#### Data
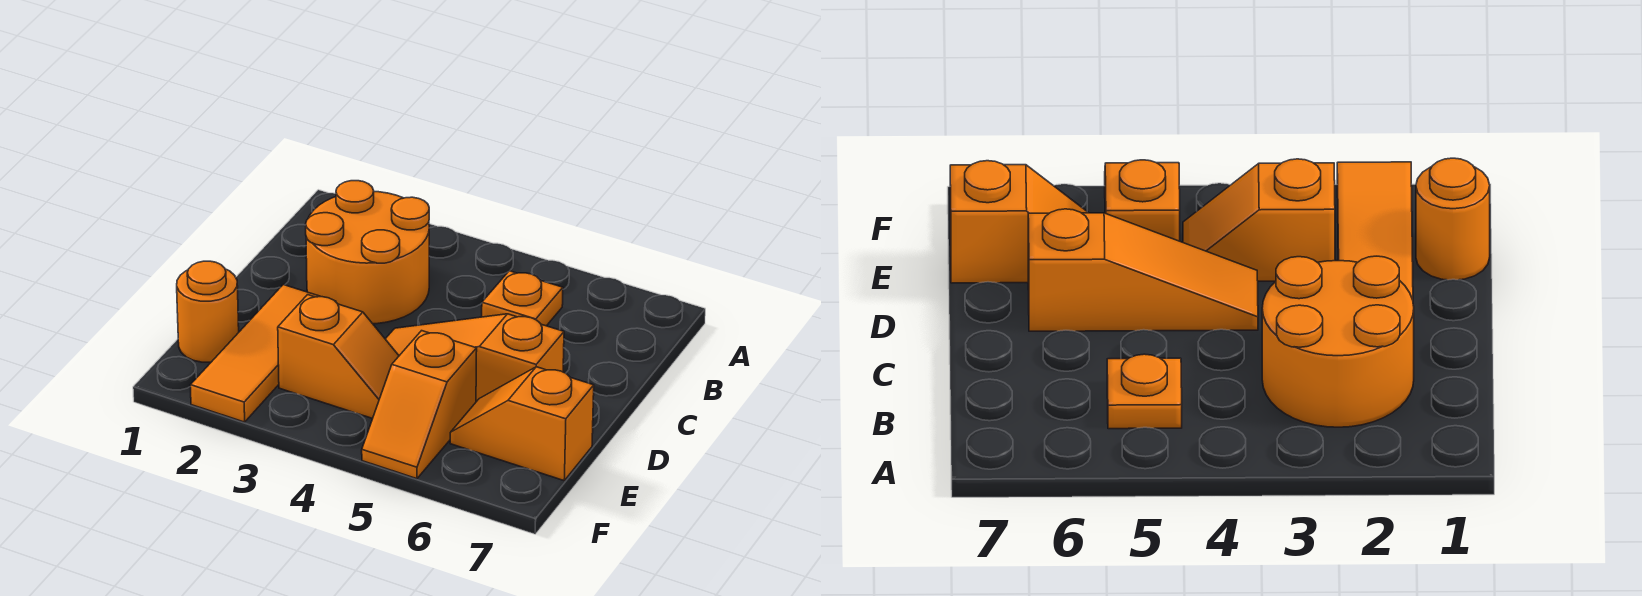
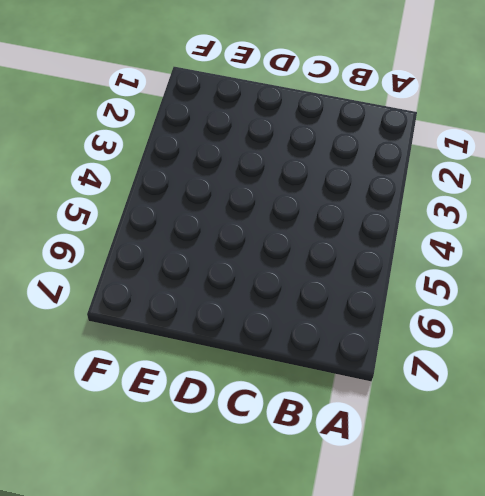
none -> orange round brick B2:C3 level 1
none -> orange plate B5 level 1

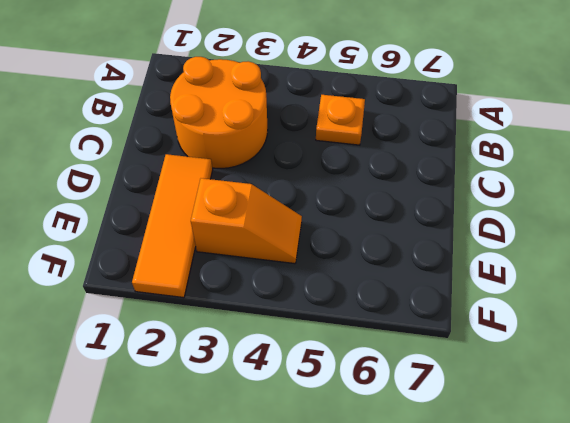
none -> orange slope D4:D6 level 1 top 6
none -> orange round brick E1 level 1

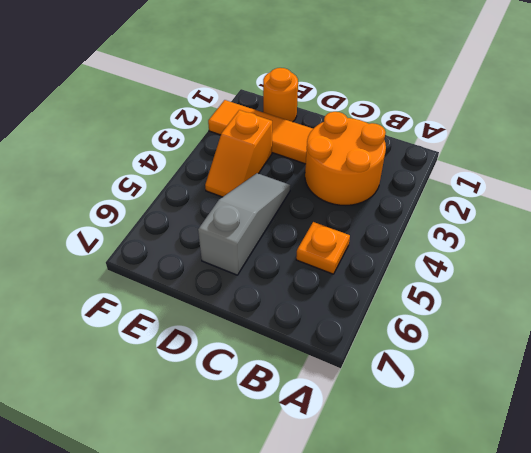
grey slope D4:D6 level 1 top 6 -> orange slope D4:D6 level 1 top 6
none -> orange slope E5:F5 level 1 top E
none -> orange slope E6:E7 level 1 top 7

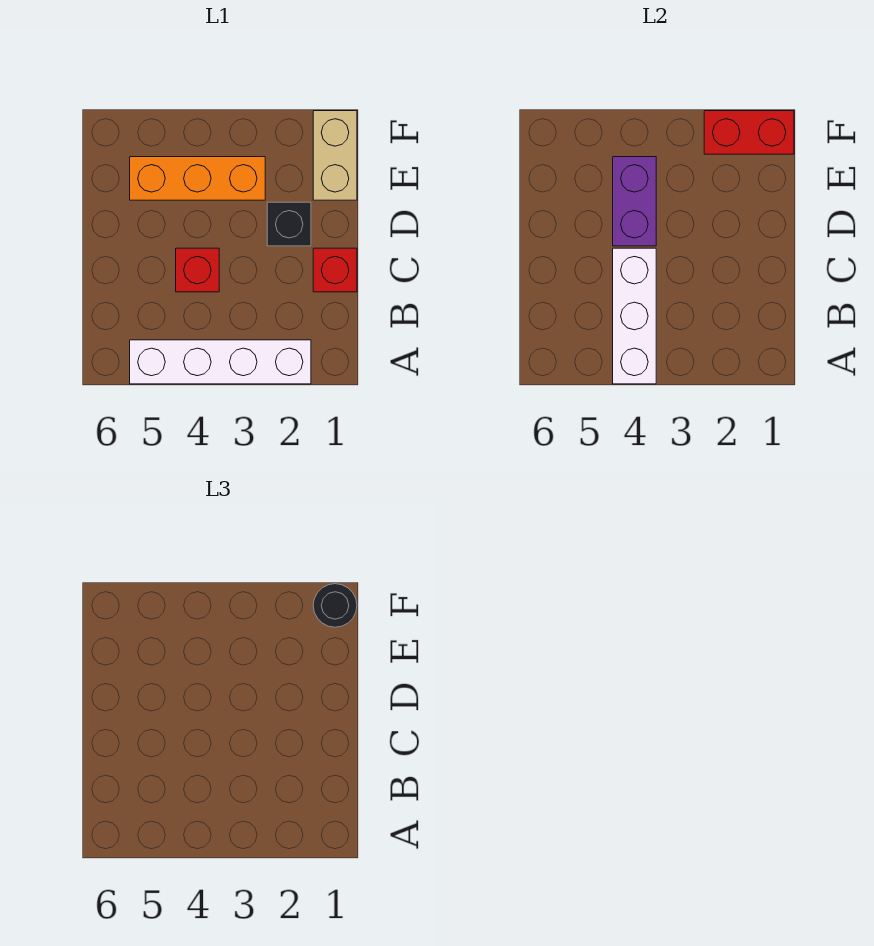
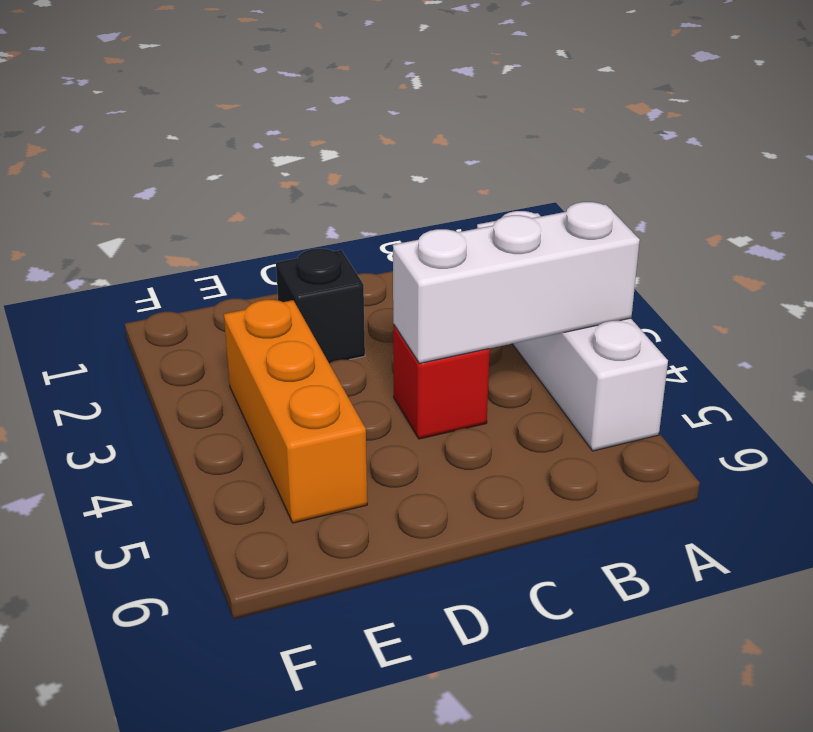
none -> red brick C1 level 1
none -> tan brick E1:F1 level 1

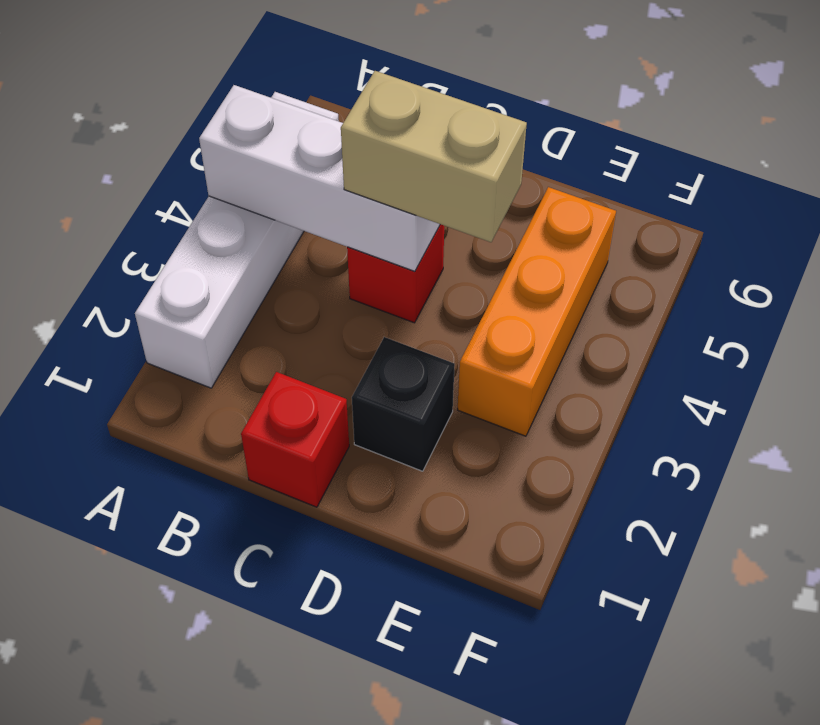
tan brick C4:D4 level 3 -> tan brick E1:F1 level 1
none -> purple brick D4:E4 level 2
none -> red brick F1:F2 level 2

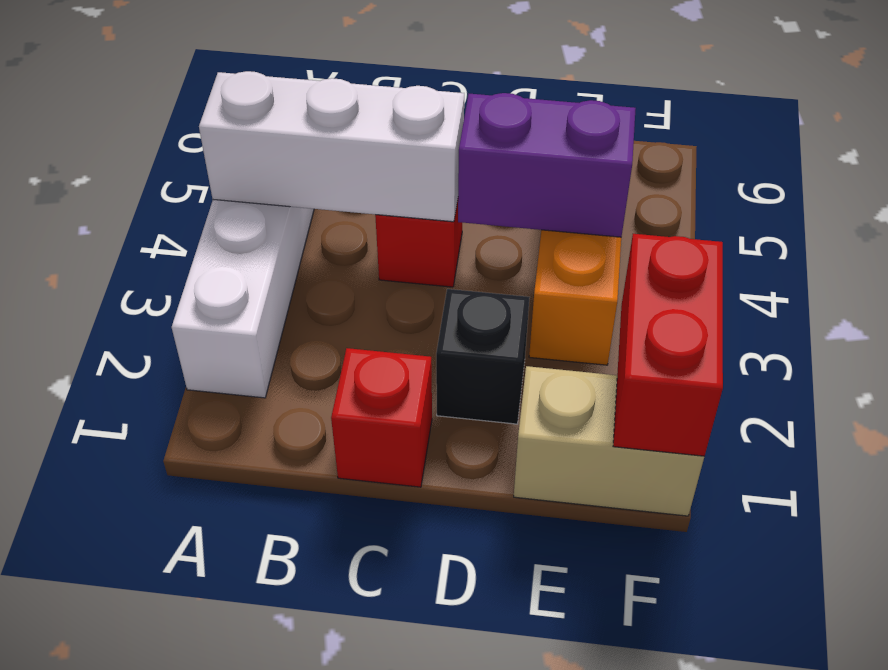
none -> black round brick F1 level 3

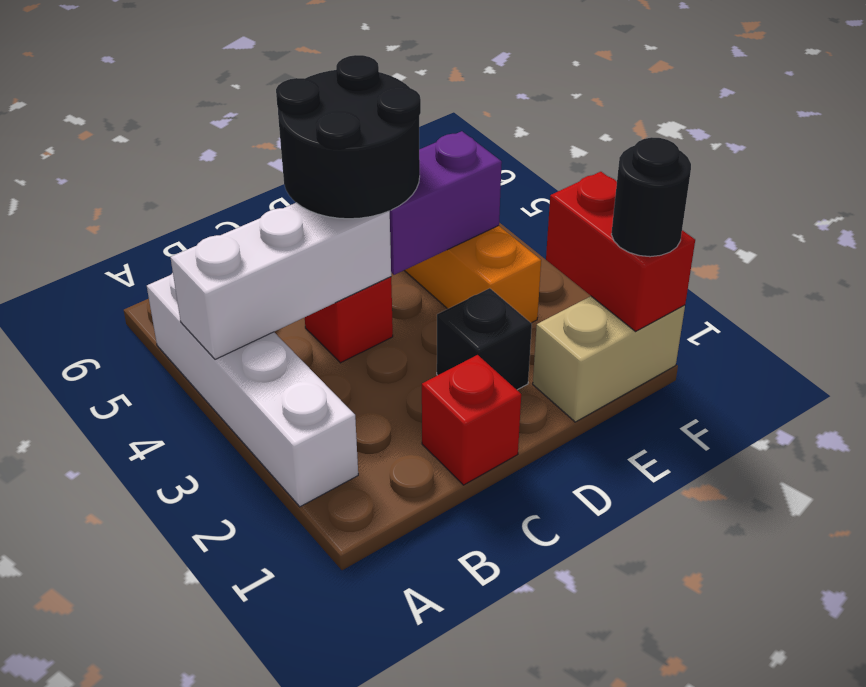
black round brick C4:D5 level 3 -> none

#### Brief
Please give again only the lines from the one containing "none -> orange slope E5:F5 level 1 top E" through the last line of the entries above, exactly as they stand and without pictures.

#### Output for this exercise
none -> orange slope E5:F5 level 1 top E
none -> orange slope E6:E7 level 1 top 7

none -> red brick C1 level 1
none -> tan brick E1:F1 level 1

tan brick C4:D4 level 3 -> tan brick E1:F1 level 1
none -> purple brick D4:E4 level 2
none -> red brick F1:F2 level 2

none -> black round brick F1 level 3

black round brick C4:D5 level 3 -> none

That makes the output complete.